[Task goal]: With the pictures excluded, retype the records that follow exactly.

Coordinate-based change listings:
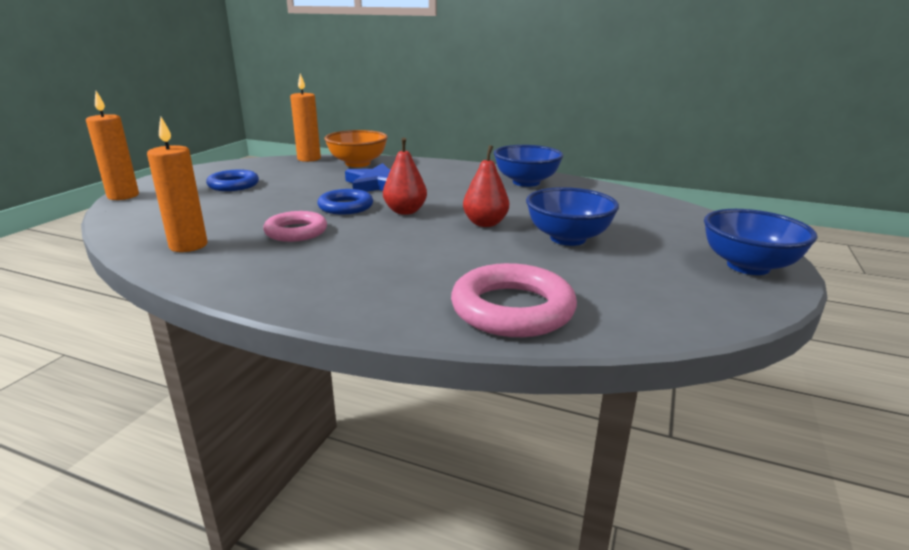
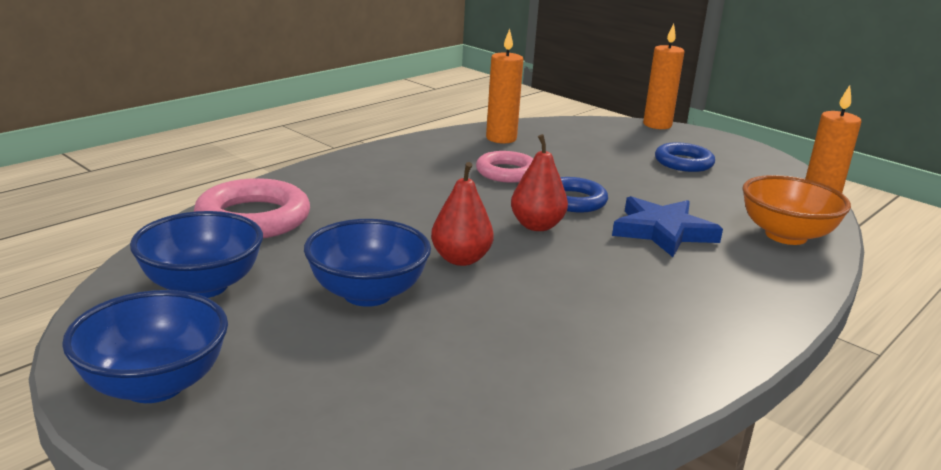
camera: 110 degrees right, 0 degrees up
(526, 182) = (637, 345): blue bowl -> blue bowl (202, 286)

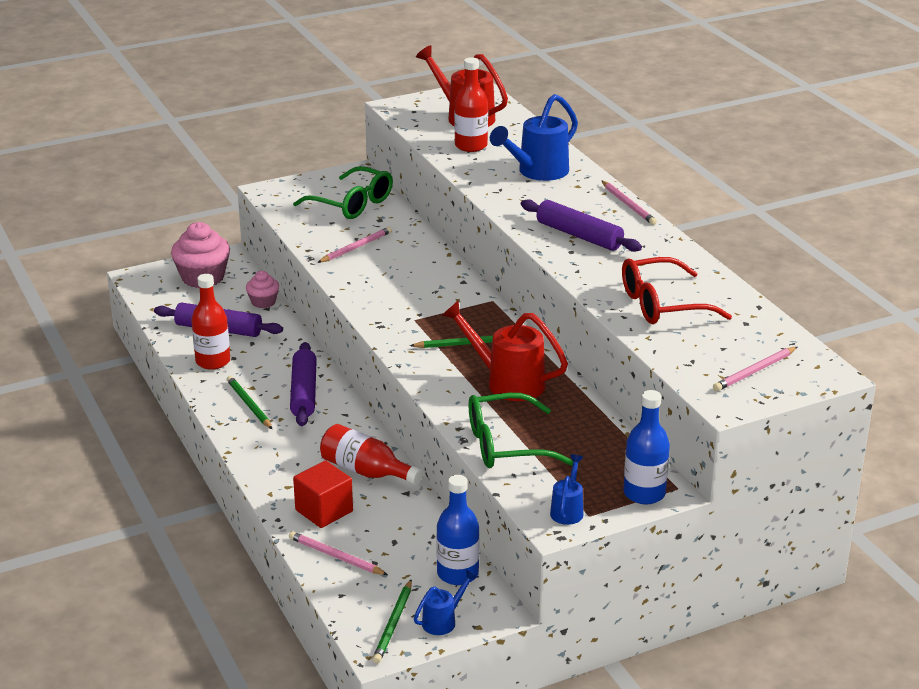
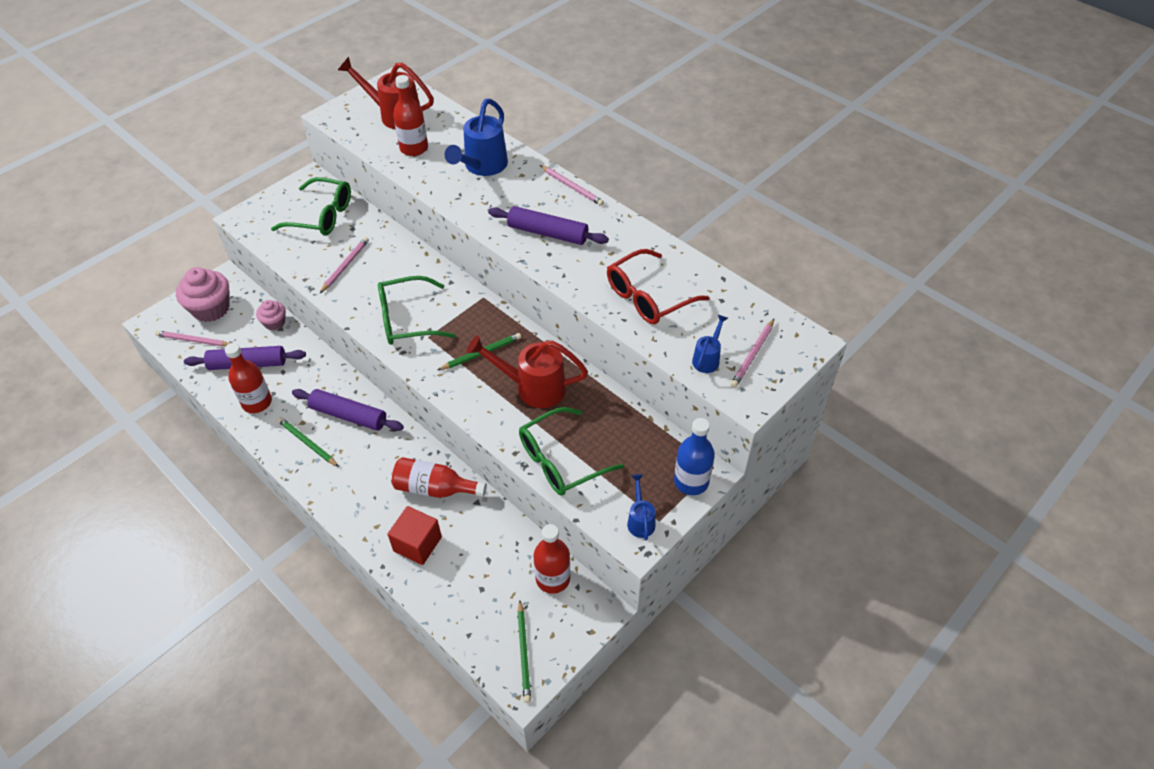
camera: 20 degrees left, 20 degrees up
(304, 392) = (349, 415): purple rolling pin -> purple rolling pin turned 45 degrees counterclockwise
(336, 556) = (447, 593): pink pencil -> pink pencil (193, 340)
(400, 302) = (408, 319): none -> green glasses
(443, 621) = (562, 635): blue watering can -> blue watering can (707, 359)
(457, 574) = (553, 578): blue bottle -> red bottle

[Your response]:
camera: 110 degrees right, 0 degrees up
(526, 182) = (637, 345): blue bowl -> blue bowl (202, 286)

camera: 20 degrees left, 20 degrees up
(304, 392) = (349, 415): purple rolling pin -> purple rolling pin turned 45 degrees counterclockwise
(336, 556) = (447, 593): pink pencil -> pink pencil (193, 340)
(400, 302) = (408, 319): none -> green glasses
(443, 621) = (562, 635): blue watering can -> blue watering can (707, 359)
(457, 574) = (553, 578): blue bottle -> red bottle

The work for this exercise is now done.